** Opening INPUT DATA block **

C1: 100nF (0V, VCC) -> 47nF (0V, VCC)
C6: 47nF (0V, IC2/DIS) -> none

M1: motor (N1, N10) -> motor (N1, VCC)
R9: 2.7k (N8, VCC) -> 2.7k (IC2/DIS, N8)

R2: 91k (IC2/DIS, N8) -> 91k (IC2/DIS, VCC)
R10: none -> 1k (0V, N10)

** Closing INPUT DATA block **

:: WHAT TO DO ::
Copy all the entries verbatim.

:: EXERCISE RESULT ::
C1: 100nF (0V, VCC) -> 47nF (0V, VCC)
C6: 47nF (0V, IC2/DIS) -> none

M1: motor (N1, N10) -> motor (N1, VCC)
R9: 2.7k (N8, VCC) -> 2.7k (IC2/DIS, N8)

R2: 91k (IC2/DIS, N8) -> 91k (IC2/DIS, VCC)
R10: none -> 1k (0V, N10)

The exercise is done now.